(Supplied records)

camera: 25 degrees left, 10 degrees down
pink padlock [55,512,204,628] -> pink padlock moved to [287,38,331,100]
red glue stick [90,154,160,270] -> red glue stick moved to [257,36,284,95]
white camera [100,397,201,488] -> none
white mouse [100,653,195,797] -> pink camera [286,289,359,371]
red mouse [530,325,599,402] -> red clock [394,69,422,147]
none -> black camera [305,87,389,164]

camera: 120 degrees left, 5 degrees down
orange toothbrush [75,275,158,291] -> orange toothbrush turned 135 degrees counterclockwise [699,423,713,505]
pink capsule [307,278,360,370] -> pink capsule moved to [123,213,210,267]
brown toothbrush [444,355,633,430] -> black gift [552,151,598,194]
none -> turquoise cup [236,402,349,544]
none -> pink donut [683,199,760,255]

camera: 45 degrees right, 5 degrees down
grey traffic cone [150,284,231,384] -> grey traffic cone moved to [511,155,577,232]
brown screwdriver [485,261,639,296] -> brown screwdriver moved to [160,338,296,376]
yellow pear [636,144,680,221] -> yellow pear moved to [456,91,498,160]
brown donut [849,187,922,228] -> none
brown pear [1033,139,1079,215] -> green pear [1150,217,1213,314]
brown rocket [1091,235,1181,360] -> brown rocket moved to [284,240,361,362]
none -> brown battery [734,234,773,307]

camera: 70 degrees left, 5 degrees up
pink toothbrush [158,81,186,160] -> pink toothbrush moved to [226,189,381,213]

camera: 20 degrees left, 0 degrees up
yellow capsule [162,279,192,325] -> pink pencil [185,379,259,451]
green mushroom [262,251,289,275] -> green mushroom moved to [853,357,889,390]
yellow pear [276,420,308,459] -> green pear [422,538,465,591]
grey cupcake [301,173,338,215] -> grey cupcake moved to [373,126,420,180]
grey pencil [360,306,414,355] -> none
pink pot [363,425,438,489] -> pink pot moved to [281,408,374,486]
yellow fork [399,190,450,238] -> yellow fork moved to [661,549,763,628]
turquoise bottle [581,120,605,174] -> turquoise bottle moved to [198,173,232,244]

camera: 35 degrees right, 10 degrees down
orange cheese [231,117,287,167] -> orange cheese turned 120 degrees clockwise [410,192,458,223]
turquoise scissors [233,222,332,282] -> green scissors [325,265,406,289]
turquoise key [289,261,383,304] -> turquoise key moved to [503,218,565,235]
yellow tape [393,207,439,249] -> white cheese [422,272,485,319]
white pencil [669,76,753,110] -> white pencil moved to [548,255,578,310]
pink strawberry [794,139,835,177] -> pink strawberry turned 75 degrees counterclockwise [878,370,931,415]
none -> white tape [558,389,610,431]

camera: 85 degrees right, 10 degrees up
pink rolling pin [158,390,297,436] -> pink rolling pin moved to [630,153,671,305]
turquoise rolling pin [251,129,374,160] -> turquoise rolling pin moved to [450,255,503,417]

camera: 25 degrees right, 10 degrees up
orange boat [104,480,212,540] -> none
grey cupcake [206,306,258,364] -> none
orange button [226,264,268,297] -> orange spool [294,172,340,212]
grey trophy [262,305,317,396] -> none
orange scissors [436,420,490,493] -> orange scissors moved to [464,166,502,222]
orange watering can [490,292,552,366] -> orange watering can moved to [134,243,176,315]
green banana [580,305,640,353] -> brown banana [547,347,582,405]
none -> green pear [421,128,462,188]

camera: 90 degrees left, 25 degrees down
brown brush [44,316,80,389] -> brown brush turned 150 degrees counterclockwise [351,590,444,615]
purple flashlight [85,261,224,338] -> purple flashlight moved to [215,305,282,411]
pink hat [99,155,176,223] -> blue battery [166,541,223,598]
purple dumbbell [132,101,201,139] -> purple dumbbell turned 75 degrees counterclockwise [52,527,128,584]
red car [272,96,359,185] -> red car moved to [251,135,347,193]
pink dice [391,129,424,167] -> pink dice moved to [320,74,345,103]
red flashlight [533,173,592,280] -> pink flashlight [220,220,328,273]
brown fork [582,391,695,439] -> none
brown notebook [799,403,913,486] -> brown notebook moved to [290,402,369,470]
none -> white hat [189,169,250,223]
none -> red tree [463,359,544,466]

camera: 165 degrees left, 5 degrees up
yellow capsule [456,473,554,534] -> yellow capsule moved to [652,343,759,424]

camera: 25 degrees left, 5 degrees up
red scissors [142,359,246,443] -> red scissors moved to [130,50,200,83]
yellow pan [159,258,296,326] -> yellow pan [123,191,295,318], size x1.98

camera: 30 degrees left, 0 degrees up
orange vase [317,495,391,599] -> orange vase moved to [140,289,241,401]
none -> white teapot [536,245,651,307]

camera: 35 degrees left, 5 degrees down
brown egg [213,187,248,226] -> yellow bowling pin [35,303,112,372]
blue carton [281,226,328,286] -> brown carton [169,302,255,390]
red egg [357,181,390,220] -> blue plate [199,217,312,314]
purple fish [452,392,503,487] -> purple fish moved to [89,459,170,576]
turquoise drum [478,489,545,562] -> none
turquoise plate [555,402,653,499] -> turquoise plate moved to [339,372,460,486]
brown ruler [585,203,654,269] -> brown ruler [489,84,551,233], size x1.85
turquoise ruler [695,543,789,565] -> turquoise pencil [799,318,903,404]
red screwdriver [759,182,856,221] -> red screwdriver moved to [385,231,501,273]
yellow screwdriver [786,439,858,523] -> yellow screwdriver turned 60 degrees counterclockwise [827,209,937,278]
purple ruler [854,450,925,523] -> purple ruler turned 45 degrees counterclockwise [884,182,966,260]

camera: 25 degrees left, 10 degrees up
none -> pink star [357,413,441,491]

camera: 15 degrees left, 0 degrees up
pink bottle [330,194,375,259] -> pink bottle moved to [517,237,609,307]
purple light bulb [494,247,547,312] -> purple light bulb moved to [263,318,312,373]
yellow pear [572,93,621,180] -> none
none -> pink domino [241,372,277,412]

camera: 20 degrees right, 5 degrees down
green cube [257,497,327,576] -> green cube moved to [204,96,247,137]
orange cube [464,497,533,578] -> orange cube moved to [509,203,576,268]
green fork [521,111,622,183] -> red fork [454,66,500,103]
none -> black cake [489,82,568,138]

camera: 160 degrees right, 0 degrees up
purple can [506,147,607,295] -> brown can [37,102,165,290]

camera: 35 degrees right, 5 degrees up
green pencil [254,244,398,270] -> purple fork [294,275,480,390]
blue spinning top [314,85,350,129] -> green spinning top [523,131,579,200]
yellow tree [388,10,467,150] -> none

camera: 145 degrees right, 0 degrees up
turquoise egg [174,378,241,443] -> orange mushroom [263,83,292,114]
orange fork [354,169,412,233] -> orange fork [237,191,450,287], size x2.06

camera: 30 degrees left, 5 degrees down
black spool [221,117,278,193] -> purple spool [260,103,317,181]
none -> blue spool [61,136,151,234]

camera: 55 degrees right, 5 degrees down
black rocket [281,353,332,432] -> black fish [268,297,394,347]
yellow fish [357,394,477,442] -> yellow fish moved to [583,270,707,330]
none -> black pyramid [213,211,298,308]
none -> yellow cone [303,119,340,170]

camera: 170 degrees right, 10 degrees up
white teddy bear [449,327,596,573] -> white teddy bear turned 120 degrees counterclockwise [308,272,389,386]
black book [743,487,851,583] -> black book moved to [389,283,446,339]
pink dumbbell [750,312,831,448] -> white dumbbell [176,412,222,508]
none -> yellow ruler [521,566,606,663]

(End Supplied records)

- **Exercise goal**:
Copy the whole listing once more, exactly.

- **Written answer**:
camera: 25 degrees left, 10 degrees down
pink padlock [55,512,204,628] -> pink padlock moved to [287,38,331,100]
red glue stick [90,154,160,270] -> red glue stick moved to [257,36,284,95]
white camera [100,397,201,488] -> none
white mouse [100,653,195,797] -> pink camera [286,289,359,371]
red mouse [530,325,599,402] -> red clock [394,69,422,147]
none -> black camera [305,87,389,164]

camera: 120 degrees left, 5 degrees down
orange toothbrush [75,275,158,291] -> orange toothbrush turned 135 degrees counterclockwise [699,423,713,505]
pink capsule [307,278,360,370] -> pink capsule moved to [123,213,210,267]
brown toothbrush [444,355,633,430] -> black gift [552,151,598,194]
none -> turquoise cup [236,402,349,544]
none -> pink donut [683,199,760,255]

camera: 45 degrees right, 5 degrees down
grey traffic cone [150,284,231,384] -> grey traffic cone moved to [511,155,577,232]
brown screwdriver [485,261,639,296] -> brown screwdriver moved to [160,338,296,376]
yellow pear [636,144,680,221] -> yellow pear moved to [456,91,498,160]
brown donut [849,187,922,228] -> none
brown pear [1033,139,1079,215] -> green pear [1150,217,1213,314]
brown rocket [1091,235,1181,360] -> brown rocket moved to [284,240,361,362]
none -> brown battery [734,234,773,307]

camera: 70 degrees left, 5 degrees up
pink toothbrush [158,81,186,160] -> pink toothbrush moved to [226,189,381,213]

camera: 20 degrees left, 0 degrees up
yellow capsule [162,279,192,325] -> pink pencil [185,379,259,451]
green mushroom [262,251,289,275] -> green mushroom moved to [853,357,889,390]
yellow pear [276,420,308,459] -> green pear [422,538,465,591]
grey cupcake [301,173,338,215] -> grey cupcake moved to [373,126,420,180]
grey pencil [360,306,414,355] -> none
pink pot [363,425,438,489] -> pink pot moved to [281,408,374,486]
yellow fork [399,190,450,238] -> yellow fork moved to [661,549,763,628]
turquoise bottle [581,120,605,174] -> turquoise bottle moved to [198,173,232,244]

camera: 35 degrees right, 10 degrees down
orange cheese [231,117,287,167] -> orange cheese turned 120 degrees clockwise [410,192,458,223]
turquoise scissors [233,222,332,282] -> green scissors [325,265,406,289]
turquoise key [289,261,383,304] -> turquoise key moved to [503,218,565,235]
yellow tape [393,207,439,249] -> white cheese [422,272,485,319]
white pencil [669,76,753,110] -> white pencil moved to [548,255,578,310]
pink strawberry [794,139,835,177] -> pink strawberry turned 75 degrees counterclockwise [878,370,931,415]
none -> white tape [558,389,610,431]

camera: 85 degrees right, 10 degrees up
pink rolling pin [158,390,297,436] -> pink rolling pin moved to [630,153,671,305]
turquoise rolling pin [251,129,374,160] -> turquoise rolling pin moved to [450,255,503,417]

camera: 25 degrees right, 10 degrees up
orange boat [104,480,212,540] -> none
grey cupcake [206,306,258,364] -> none
orange button [226,264,268,297] -> orange spool [294,172,340,212]
grey trophy [262,305,317,396] -> none
orange scissors [436,420,490,493] -> orange scissors moved to [464,166,502,222]
orange watering can [490,292,552,366] -> orange watering can moved to [134,243,176,315]
green banana [580,305,640,353] -> brown banana [547,347,582,405]
none -> green pear [421,128,462,188]

camera: 90 degrees left, 25 degrees down
brown brush [44,316,80,389] -> brown brush turned 150 degrees counterclockwise [351,590,444,615]
purple flashlight [85,261,224,338] -> purple flashlight moved to [215,305,282,411]
pink hat [99,155,176,223] -> blue battery [166,541,223,598]
purple dumbbell [132,101,201,139] -> purple dumbbell turned 75 degrees counterclockwise [52,527,128,584]
red car [272,96,359,185] -> red car moved to [251,135,347,193]
pink dice [391,129,424,167] -> pink dice moved to [320,74,345,103]
red flashlight [533,173,592,280] -> pink flashlight [220,220,328,273]
brown fork [582,391,695,439] -> none
brown notebook [799,403,913,486] -> brown notebook moved to [290,402,369,470]
none -> white hat [189,169,250,223]
none -> red tree [463,359,544,466]

camera: 165 degrees left, 5 degrees up
yellow capsule [456,473,554,534] -> yellow capsule moved to [652,343,759,424]

camera: 25 degrees left, 5 degrees up
red scissors [142,359,246,443] -> red scissors moved to [130,50,200,83]
yellow pan [159,258,296,326] -> yellow pan [123,191,295,318], size x1.98

camera: 30 degrees left, 0 degrees up
orange vase [317,495,391,599] -> orange vase moved to [140,289,241,401]
none -> white teapot [536,245,651,307]

camera: 35 degrees left, 5 degrees down
brown egg [213,187,248,226] -> yellow bowling pin [35,303,112,372]
blue carton [281,226,328,286] -> brown carton [169,302,255,390]
red egg [357,181,390,220] -> blue plate [199,217,312,314]
purple fish [452,392,503,487] -> purple fish moved to [89,459,170,576]
turquoise drum [478,489,545,562] -> none
turquoise plate [555,402,653,499] -> turquoise plate moved to [339,372,460,486]
brown ruler [585,203,654,269] -> brown ruler [489,84,551,233], size x1.85
turquoise ruler [695,543,789,565] -> turquoise pencil [799,318,903,404]
red screwdriver [759,182,856,221] -> red screwdriver moved to [385,231,501,273]
yellow screwdriver [786,439,858,523] -> yellow screwdriver turned 60 degrees counterclockwise [827,209,937,278]
purple ruler [854,450,925,523] -> purple ruler turned 45 degrees counterclockwise [884,182,966,260]

camera: 25 degrees left, 10 degrees up
none -> pink star [357,413,441,491]

camera: 15 degrees left, 0 degrees up
pink bottle [330,194,375,259] -> pink bottle moved to [517,237,609,307]
purple light bulb [494,247,547,312] -> purple light bulb moved to [263,318,312,373]
yellow pear [572,93,621,180] -> none
none -> pink domino [241,372,277,412]

camera: 20 degrees right, 5 degrees down
green cube [257,497,327,576] -> green cube moved to [204,96,247,137]
orange cube [464,497,533,578] -> orange cube moved to [509,203,576,268]
green fork [521,111,622,183] -> red fork [454,66,500,103]
none -> black cake [489,82,568,138]

camera: 160 degrees right, 0 degrees up
purple can [506,147,607,295] -> brown can [37,102,165,290]

camera: 35 degrees right, 5 degrees up
green pencil [254,244,398,270] -> purple fork [294,275,480,390]
blue spinning top [314,85,350,129] -> green spinning top [523,131,579,200]
yellow tree [388,10,467,150] -> none

camera: 145 degrees right, 0 degrees up
turquoise egg [174,378,241,443] -> orange mushroom [263,83,292,114]
orange fork [354,169,412,233] -> orange fork [237,191,450,287], size x2.06

camera: 30 degrees left, 5 degrees down
black spool [221,117,278,193] -> purple spool [260,103,317,181]
none -> blue spool [61,136,151,234]

camera: 55 degrees right, 5 degrees down
black rocket [281,353,332,432] -> black fish [268,297,394,347]
yellow fish [357,394,477,442] -> yellow fish moved to [583,270,707,330]
none -> black pyramid [213,211,298,308]
none -> yellow cone [303,119,340,170]

camera: 170 degrees right, 10 degrees up
white teddy bear [449,327,596,573] -> white teddy bear turned 120 degrees counterclockwise [308,272,389,386]
black book [743,487,851,583] -> black book moved to [389,283,446,339]
pink dumbbell [750,312,831,448] -> white dumbbell [176,412,222,508]
none -> yellow ruler [521,566,606,663]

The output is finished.